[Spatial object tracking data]

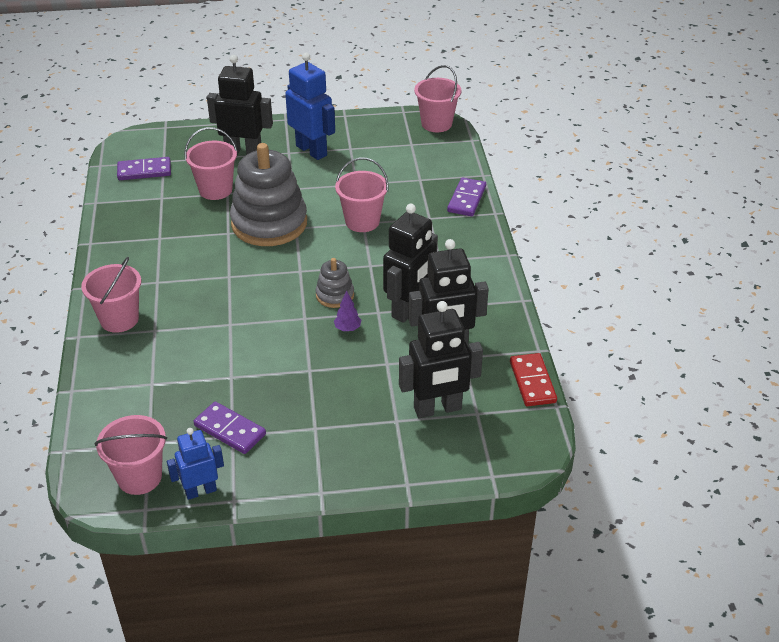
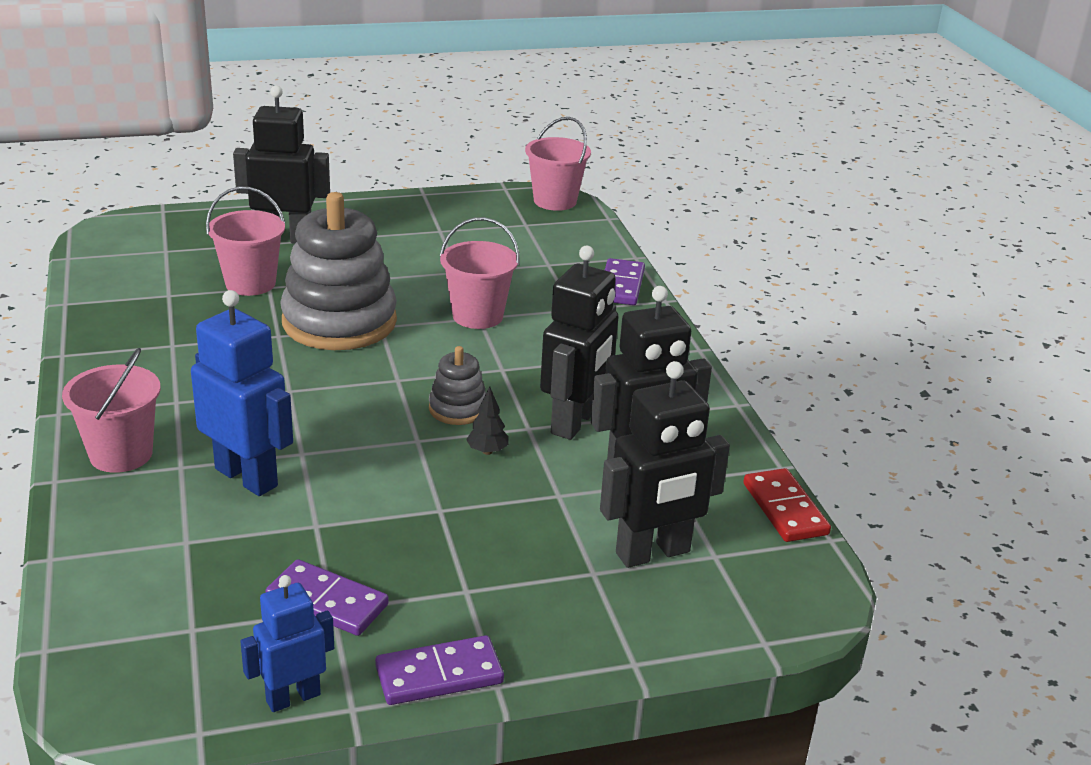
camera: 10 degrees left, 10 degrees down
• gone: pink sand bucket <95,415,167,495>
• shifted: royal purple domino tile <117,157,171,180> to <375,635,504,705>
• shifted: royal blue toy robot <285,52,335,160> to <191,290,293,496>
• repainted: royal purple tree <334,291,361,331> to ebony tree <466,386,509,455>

PROBLEM DESCRIPTION: Please transcribe exactly the line containing "<117,157,171,180> to <375,635,504,705>" and every line after it through the end of the records, and nothing else.

RESULT:
• shifted: royal purple domino tile <117,157,171,180> to <375,635,504,705>
• shifted: royal blue toy robot <285,52,335,160> to <191,290,293,496>
• repainted: royal purple tree <334,291,361,331> to ebony tree <466,386,509,455>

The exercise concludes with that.